- Task requirements:
Since pictures are not part of the copy, please output only the lines from the one with "none -> red 1x1 brick [364,354,441,459]" through the end of the data below, exactly as written.

- Excerpted data:
————————

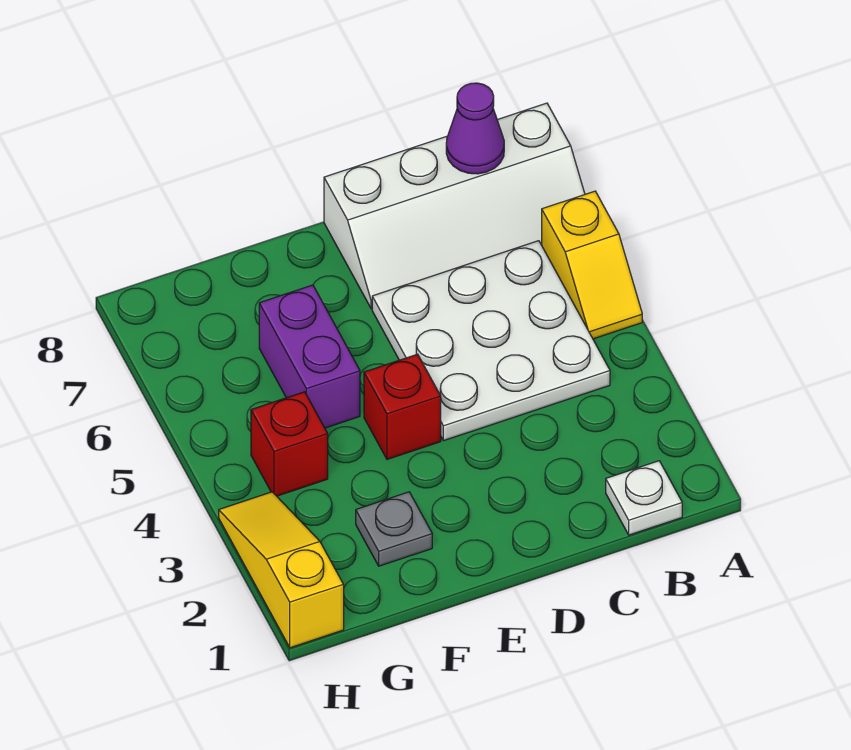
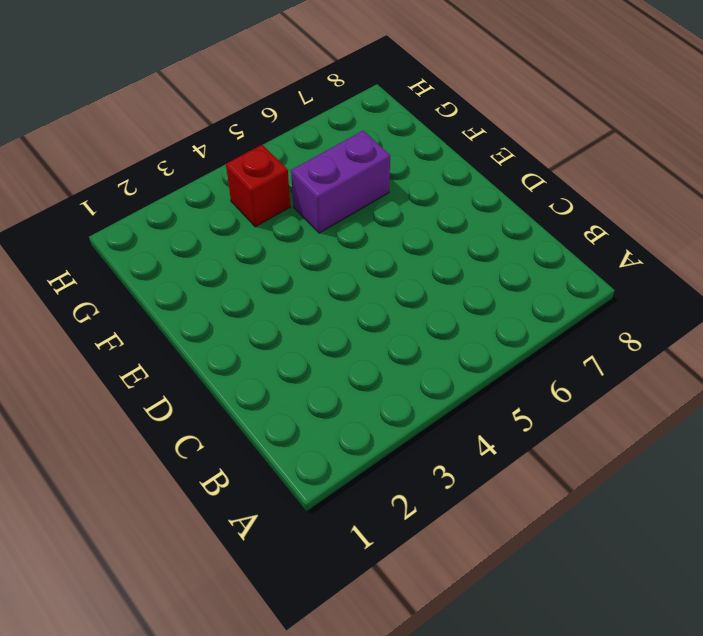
none -> yellow 1x2 slope [542,191,642,339]
none -> white 2x4 slope [324,103,585,309]

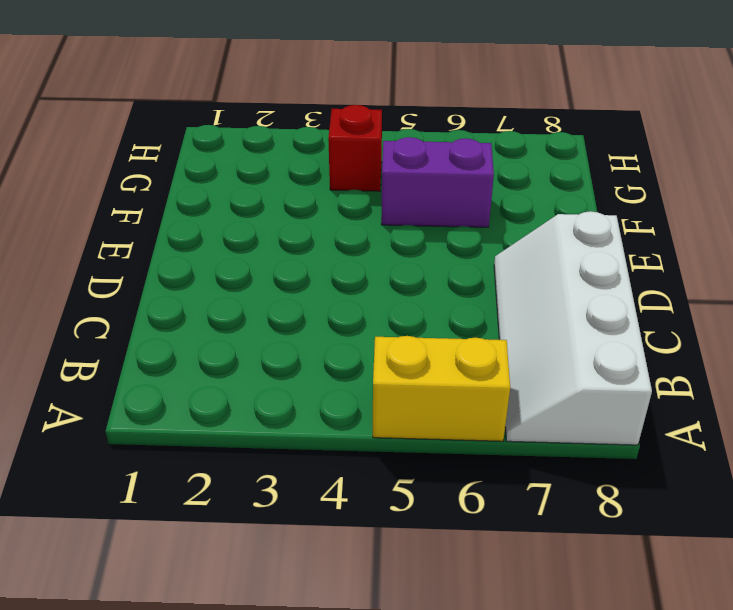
yellow 1x2 brick [373,336,510,441] -> yellow 1x2 slope [542,191,642,339]
none -> white 1x1 plate [606,461,682,535]
none -> white 3x3 plate [372,241,610,441]

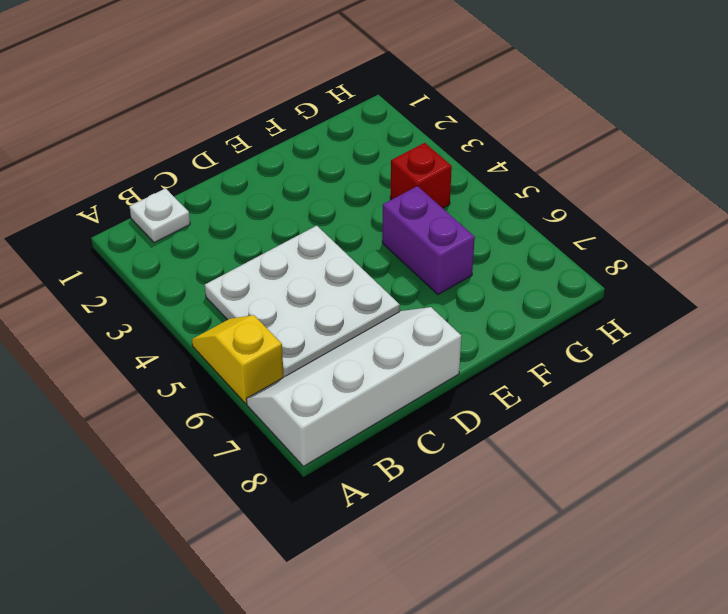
none -> red 1x1 brick [364,354,441,459]
none -> grey 1x1 plate [356,492,432,566]

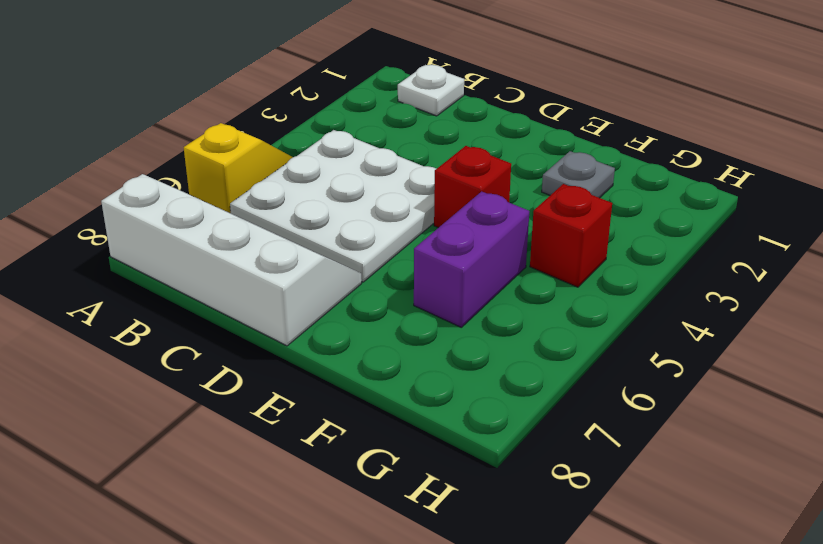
none -> yellow 1x3 slope [219,492,344,648]
none -> purple 1x1 cone [446,83,504,174]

————————

- Solution:
none -> red 1x1 brick [364,354,441,459]
none -> grey 1x1 plate [356,492,432,566]

none -> yellow 1x3 slope [219,492,344,648]
none -> purple 1x1 cone [446,83,504,174]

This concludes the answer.